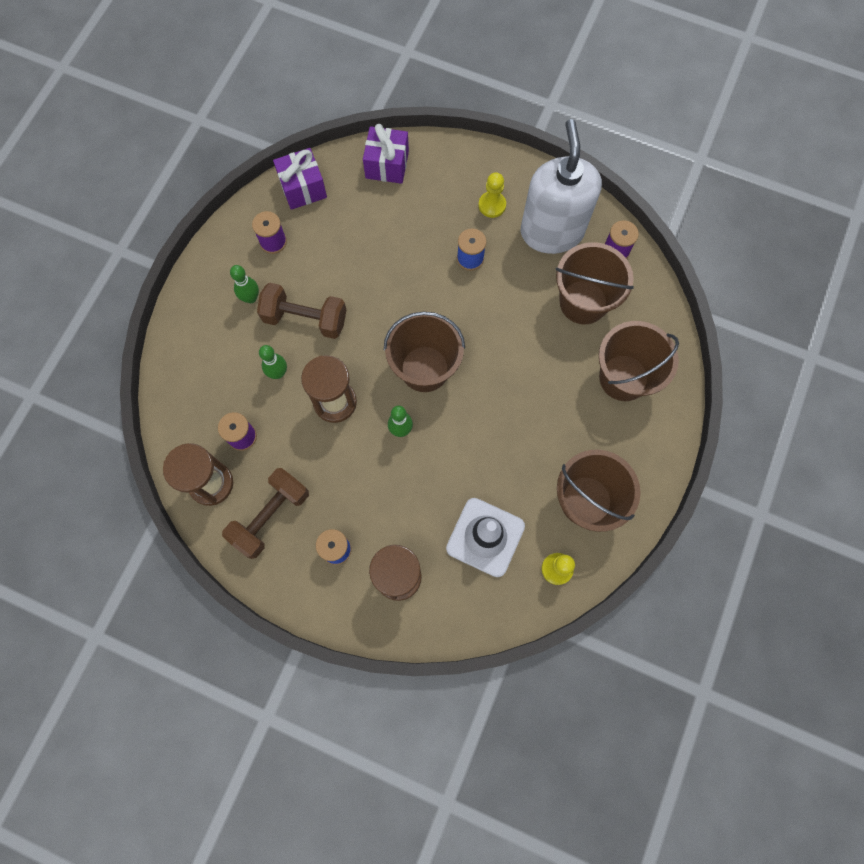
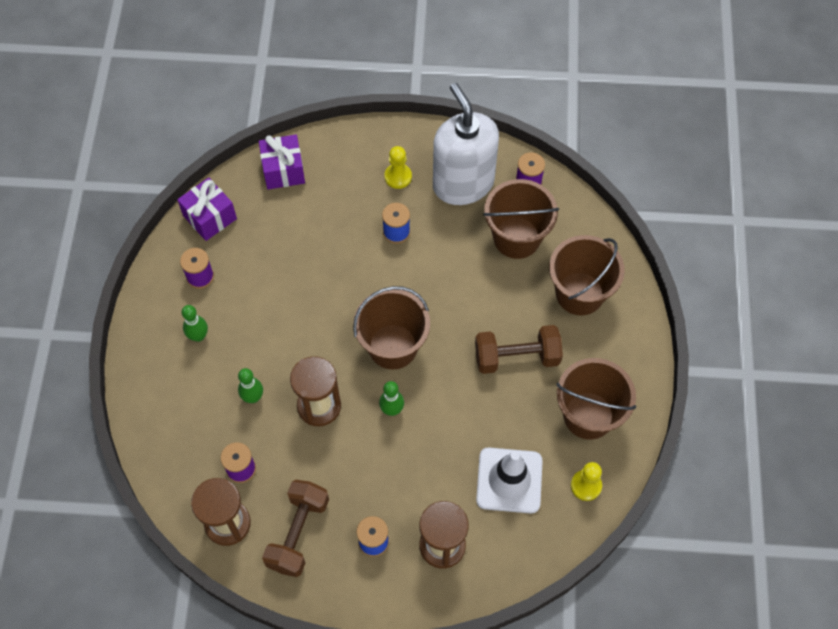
camera: 20 degrees left, 10 degrees down
brown dumbbell [257,283,346,339] -> brown dumbbell moved to [475,325,563,374]

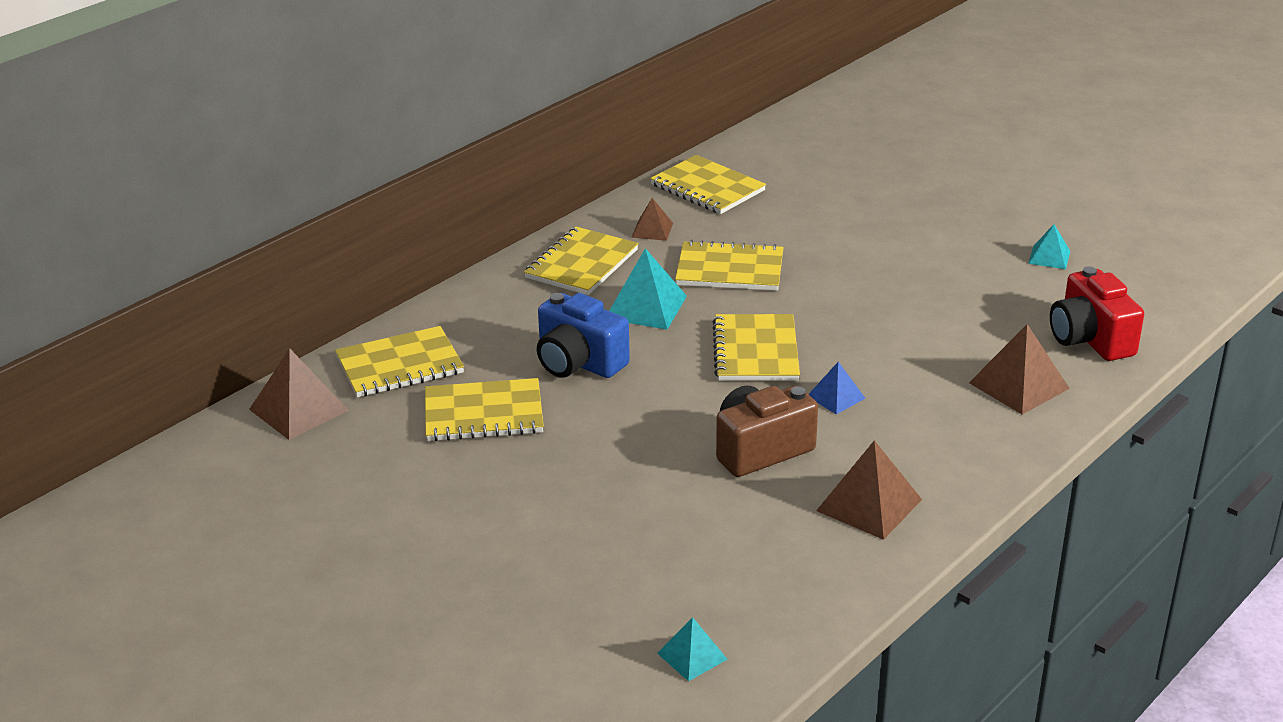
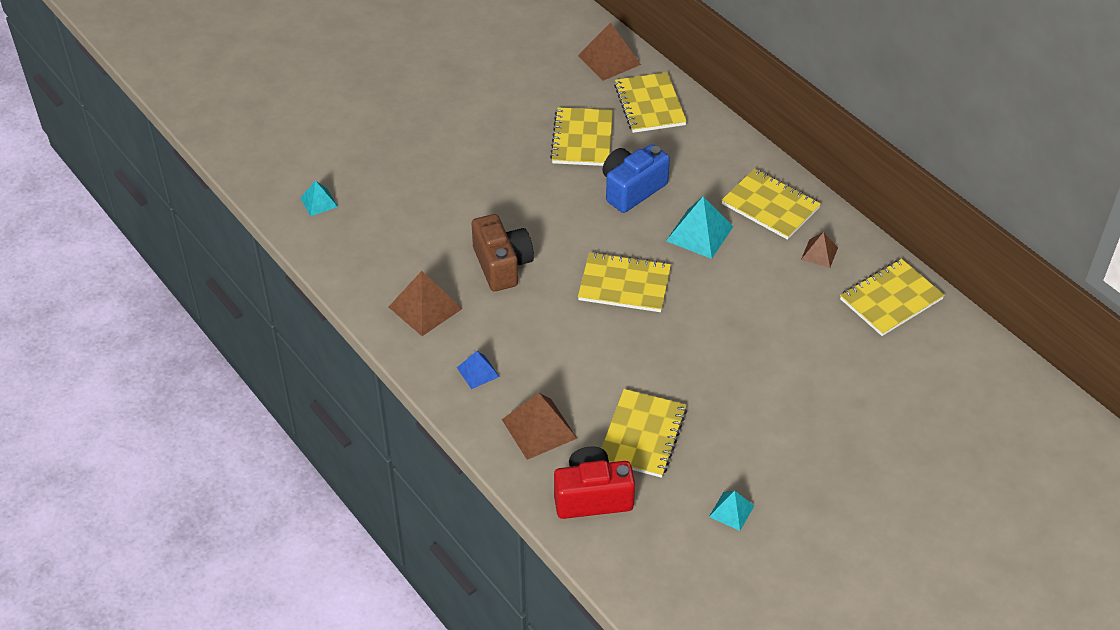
camera: 100 degrees right, 15 degrees up
yellow notebook [675,240,784,291] -> yellow notebook moved to [602,389,687,478]
blue pyramid [808,362,865,414] -> blue pyramid moved to [457,351,500,389]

..............................

→ Task item: From the first record to the last, retype everything exactly except the images.

→ Solution to this problem:
camera: 20 degrees left, 10 degrees down
brown dumbbell [257,283,346,339] -> brown dumbbell moved to [475,325,563,374]

camera: 100 degrees right, 15 degrees up
yellow notebook [675,240,784,291] -> yellow notebook moved to [602,389,687,478]
blue pyramid [808,362,865,414] -> blue pyramid moved to [457,351,500,389]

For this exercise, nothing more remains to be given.